▶ **WHAT IS EXPECTED**: When copying the entries below, leave out every picture and keep the rest exact.

▶ **DATA LISTING**:
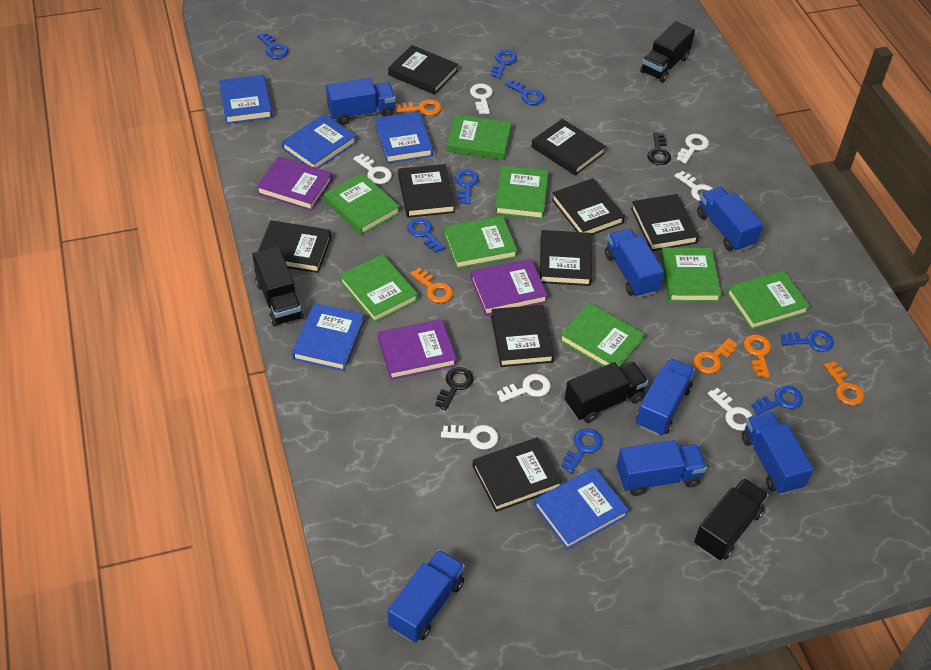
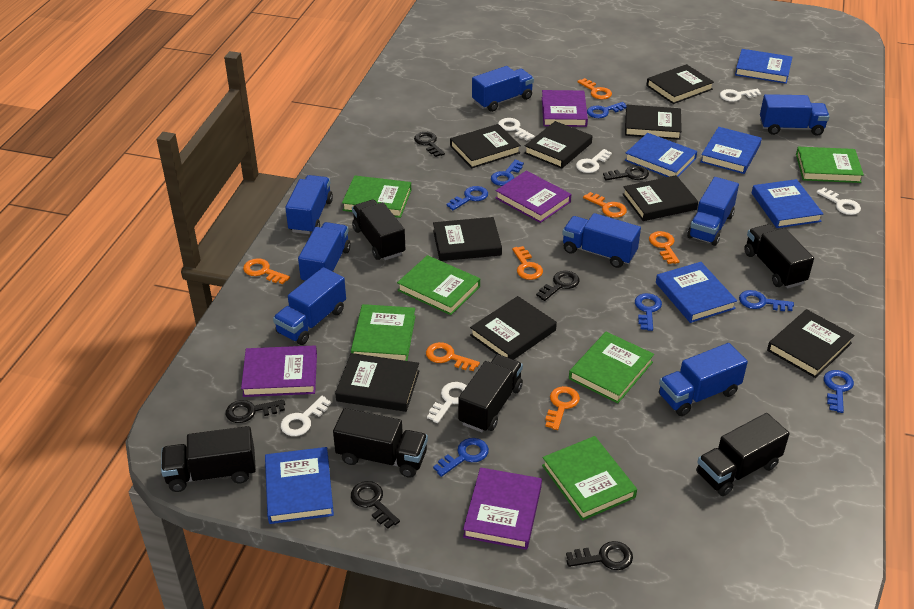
black key: 2 -> 6
black truck: 4 -> 6
blue book: 5 -> 6
blue key: 8 -> 7
blue truck: 7 -> 8
green book: 8 -> 6
orange key: 5 -> 7
purple book: 3 -> 4
white key: 7 -> 6

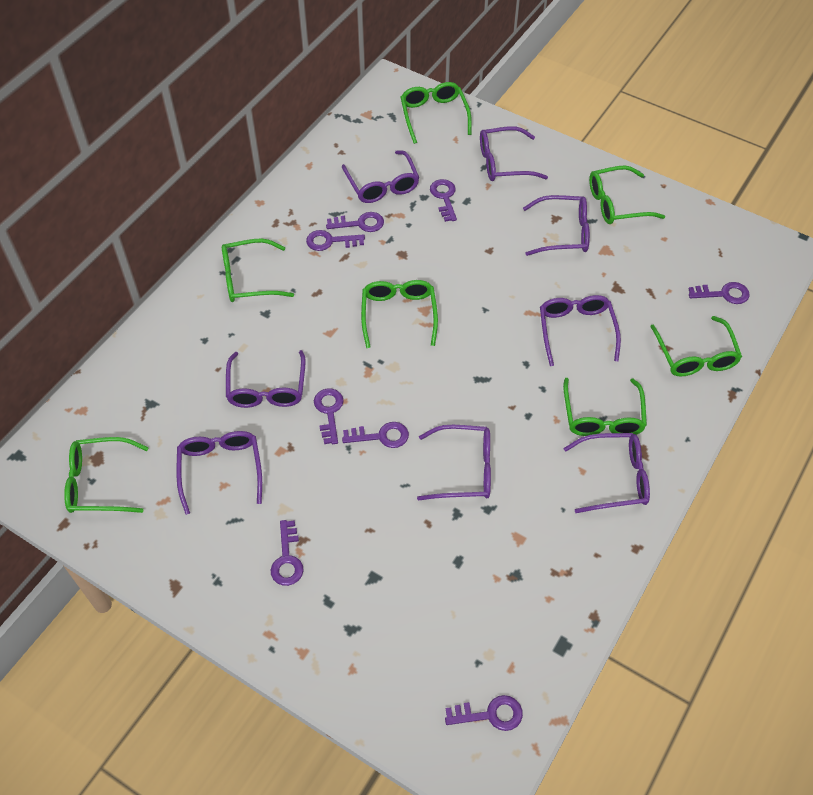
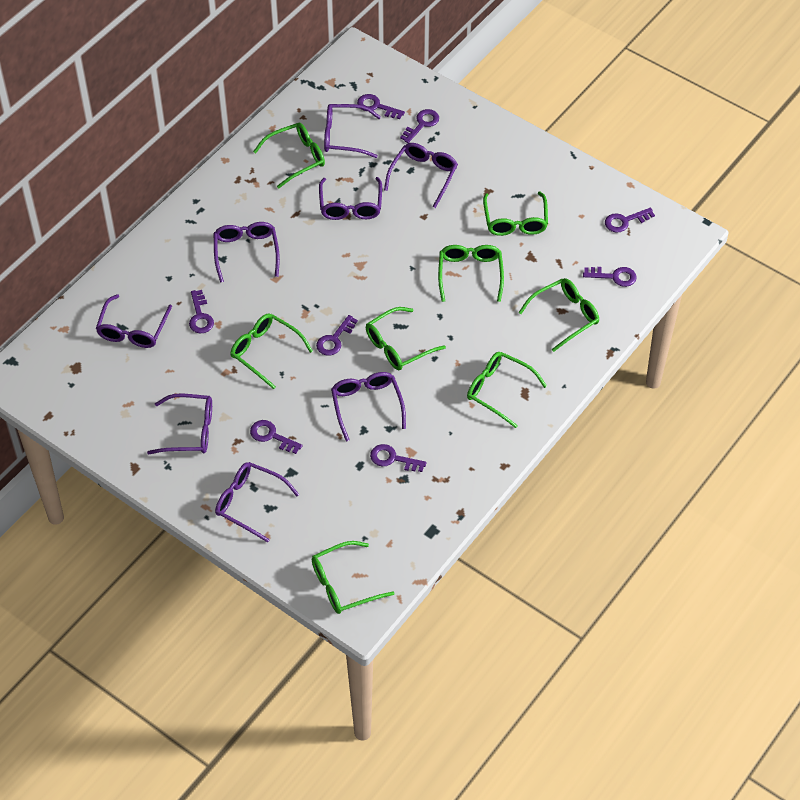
green glasses: 7 -> 8

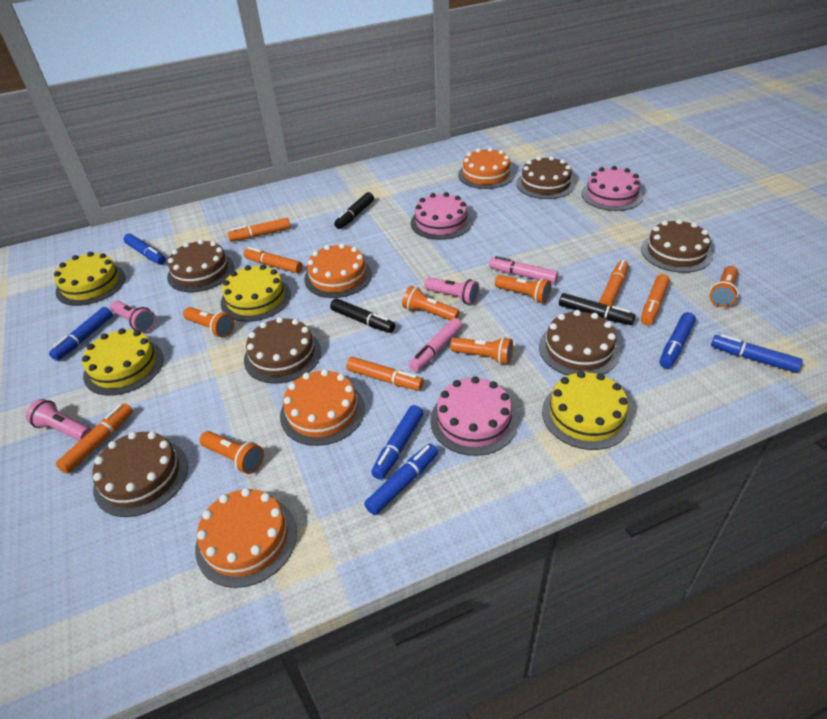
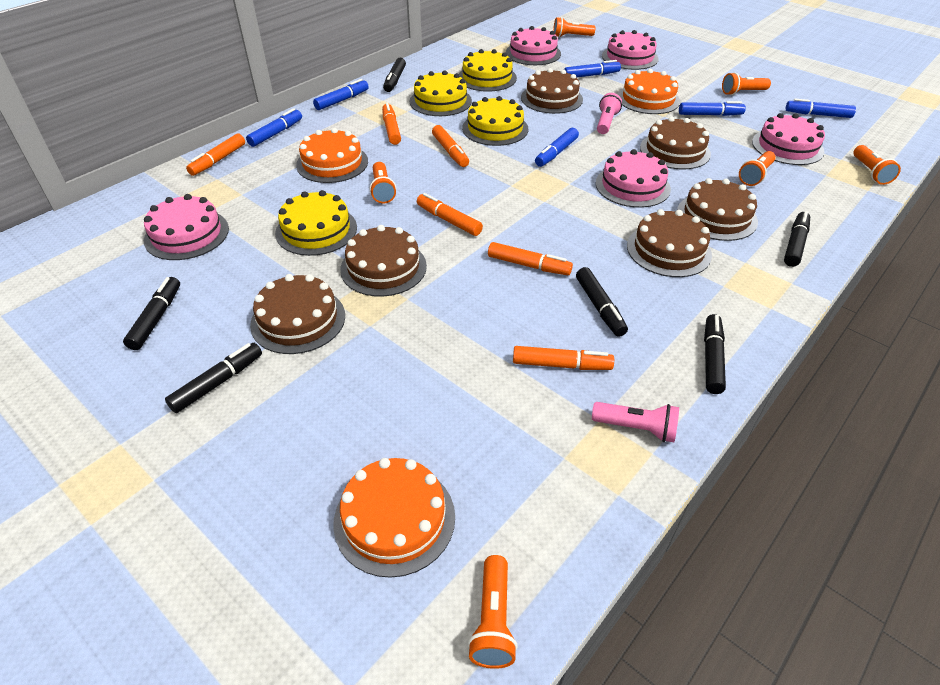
black marker: 3 -> 6
orange cake: 4 -> 3
pink cake: 3 -> 5
pink flashlight: 3 -> 2
pink marker: 2 -> 0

▶ **FINISHED EXERCISE**:
black key: 2 -> 6
black truck: 4 -> 6
blue book: 5 -> 6
blue key: 8 -> 7
blue truck: 7 -> 8
green book: 8 -> 6
orange key: 5 -> 7
purple book: 3 -> 4
white key: 7 -> 6

green glasses: 7 -> 8

black marker: 3 -> 6
orange cake: 4 -> 3
pink cake: 3 -> 5
pink flashlight: 3 -> 2
pink marker: 2 -> 0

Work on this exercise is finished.